▶ WORK REQUIRED: Copy everything in the data below exactly except the pictures.

# # # # # # #

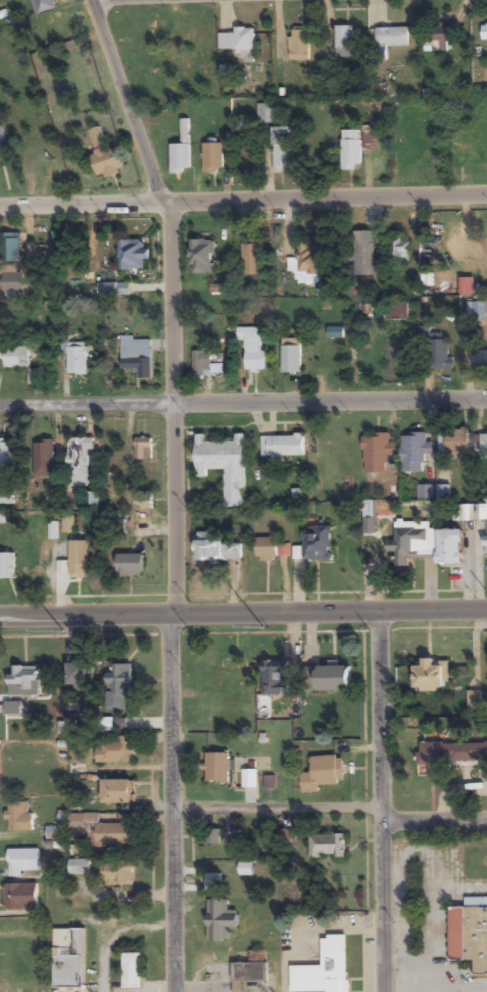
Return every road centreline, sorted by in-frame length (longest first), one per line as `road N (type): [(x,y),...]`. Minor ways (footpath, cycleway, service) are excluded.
road 1 (residential): [(172,991),(170,206)]
road 2 (residential): [(0,209),(486,196)]
road 3 (residential): [(486,610),(0,619)]
road 4 (residential): [(486,402),(0,410)]
road 5 (residential): [(384,991),(379,612)]
road 6 (residential): [(486,825),(172,811)]
road 7 (residential): [(170,206),(92,0)]

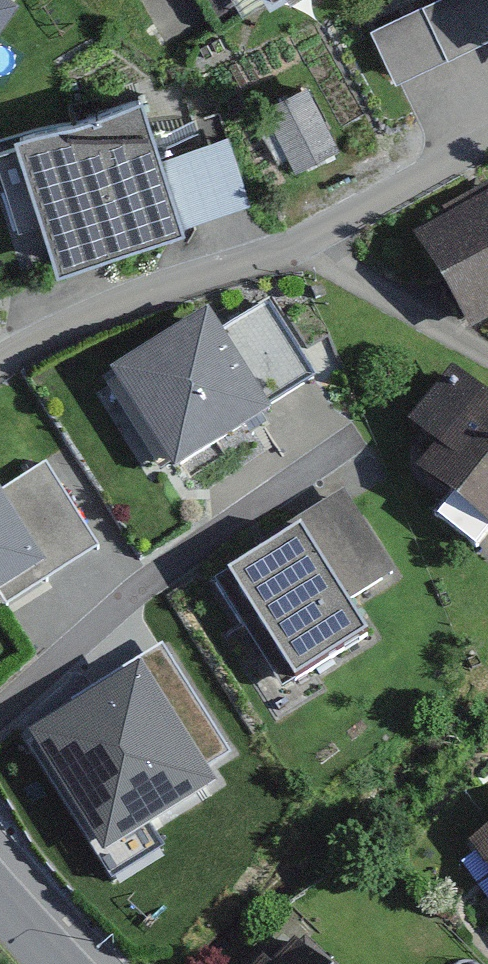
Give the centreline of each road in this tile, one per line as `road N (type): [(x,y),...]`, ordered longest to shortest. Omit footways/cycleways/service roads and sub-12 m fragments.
road 1 (residential): [(0,359),(113,302),(295,241)]
road 2 (residential): [(295,241),(487,363)]
road 3 (residential): [(295,241),(487,144)]

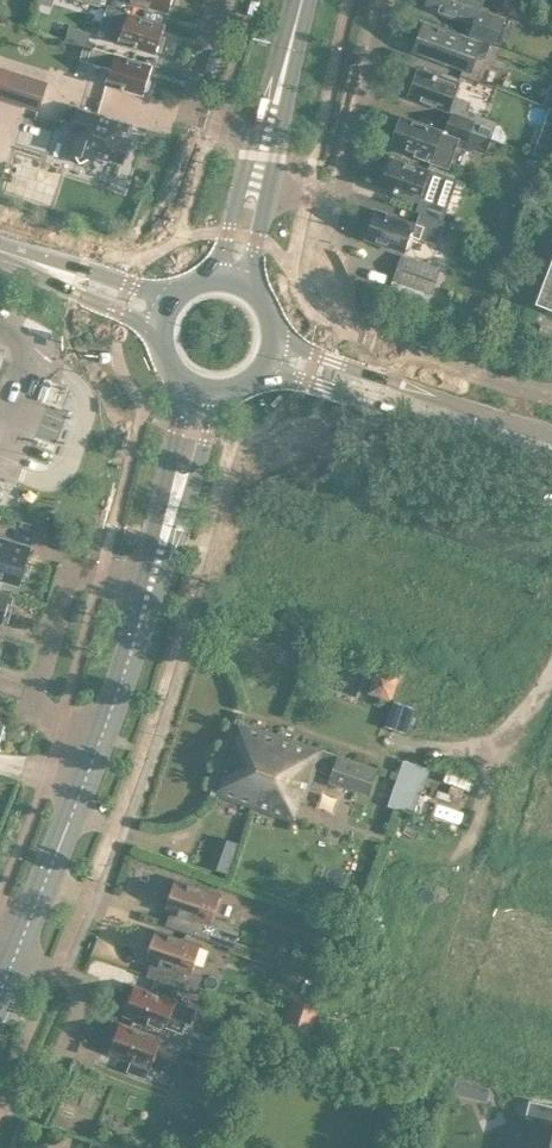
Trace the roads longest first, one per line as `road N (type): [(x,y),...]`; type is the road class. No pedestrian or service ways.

# # # # # # #

▶ PROBLEM SOLUTION:
Return every road centreline, sorted by in-frame length (longest first), one per line as `road N (type): [(x,y),...]`. Minor ways (footpath, cycleway, service) are excluded.
road 1 (residential): [(172,991),(170,206)]
road 2 (residential): [(0,209),(486,196)]
road 3 (residential): [(486,610),(0,619)]
road 4 (residential): [(486,402),(0,410)]
road 5 (residential): [(384,991),(379,612)]
road 6 (residential): [(486,825),(172,811)]
road 7 (residential): [(170,206),(92,0)]

Give the centreline of each road in this tile, one per line as `road N (type): [(x,y),...]`, ordered longest to shortest. Omit footways/cycleways/service roads and sub-12 m fragments.
road 1 (residential): [(0,359),(113,302),(295,241)]
road 2 (residential): [(295,241),(487,363)]
road 3 (residential): [(295,241),(487,144)]

Trace the roads longest first, one per line as `road N (type): [(x,y),...]`; type is the road class. No pedestrian or service ways.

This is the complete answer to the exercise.